Entries taken from a collection
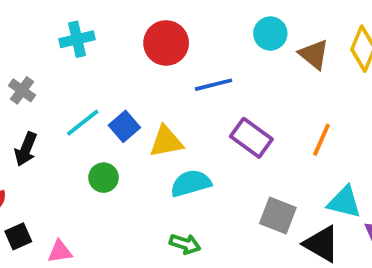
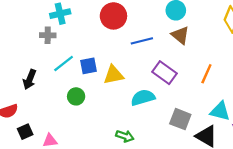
brown triangle: (314, 54) -> (180, 35), moved
gray cross: (22, 90) -> (48, 35), moved, turned -35
blue square: (124, 126) -> (89, 66), turned 30
cyan semicircle: (191, 183) -> (143, 98), moved

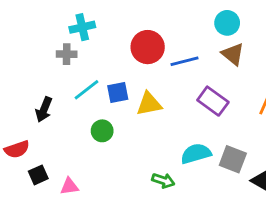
red circle: (113, 16) -> (148, 47), moved
cyan semicircle: (143, 98) -> (196, 154), moved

### [Work required]
For the word "turned", go through the records and show each line that carries it.

### [Result below]
gray cross: (22, 90) -> (48, 35), moved, turned -35
blue square: (124, 126) -> (89, 66), turned 30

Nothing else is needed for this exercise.